**What is being asked**:
Reproduce verbatim the lines of the material below, from the line containing "This is a 0.2" through the line containing "road 2 (track): [(0,224),(182,511)]", with both of those lines included.

**Excerpted records**:
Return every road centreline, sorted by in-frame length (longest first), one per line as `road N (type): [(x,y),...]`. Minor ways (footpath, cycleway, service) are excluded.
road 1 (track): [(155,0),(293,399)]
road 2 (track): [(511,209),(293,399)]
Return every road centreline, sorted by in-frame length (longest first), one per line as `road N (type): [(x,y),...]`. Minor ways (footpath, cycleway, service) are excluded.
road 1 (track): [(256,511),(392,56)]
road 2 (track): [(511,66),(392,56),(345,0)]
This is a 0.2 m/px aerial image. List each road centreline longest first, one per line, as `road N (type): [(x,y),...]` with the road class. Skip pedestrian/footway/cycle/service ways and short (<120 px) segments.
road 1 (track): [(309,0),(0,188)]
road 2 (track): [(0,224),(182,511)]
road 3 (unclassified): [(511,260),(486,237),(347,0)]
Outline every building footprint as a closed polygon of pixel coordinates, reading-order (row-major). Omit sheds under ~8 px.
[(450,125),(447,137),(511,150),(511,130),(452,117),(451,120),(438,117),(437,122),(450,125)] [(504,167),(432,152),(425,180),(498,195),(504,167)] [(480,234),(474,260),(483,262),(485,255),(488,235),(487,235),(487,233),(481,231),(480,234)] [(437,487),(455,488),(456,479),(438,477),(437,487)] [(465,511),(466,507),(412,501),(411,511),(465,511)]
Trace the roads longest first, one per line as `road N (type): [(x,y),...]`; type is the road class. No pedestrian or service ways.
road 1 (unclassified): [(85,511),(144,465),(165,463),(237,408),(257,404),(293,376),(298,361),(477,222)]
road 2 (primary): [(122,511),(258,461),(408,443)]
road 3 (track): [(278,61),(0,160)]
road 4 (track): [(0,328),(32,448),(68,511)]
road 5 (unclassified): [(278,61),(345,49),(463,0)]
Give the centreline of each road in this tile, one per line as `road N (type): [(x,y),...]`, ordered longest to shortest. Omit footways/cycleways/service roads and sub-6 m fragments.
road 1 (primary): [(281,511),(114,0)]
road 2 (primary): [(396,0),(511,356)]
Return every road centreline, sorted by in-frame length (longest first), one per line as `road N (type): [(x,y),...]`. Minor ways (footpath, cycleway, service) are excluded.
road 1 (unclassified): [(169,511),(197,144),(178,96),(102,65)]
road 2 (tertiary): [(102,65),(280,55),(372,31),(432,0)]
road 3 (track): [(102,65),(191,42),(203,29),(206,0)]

**Final result**:
This is a 0.2 m/px aerial image. List each road centreline longest first, one per line, as `road N (type): [(x,y),...]` with the road class. Skip pedestrian/footway/cycle/service ways and short (<120 px) segments.
road 1 (track): [(309,0),(0,188)]
road 2 (track): [(0,224),(182,511)]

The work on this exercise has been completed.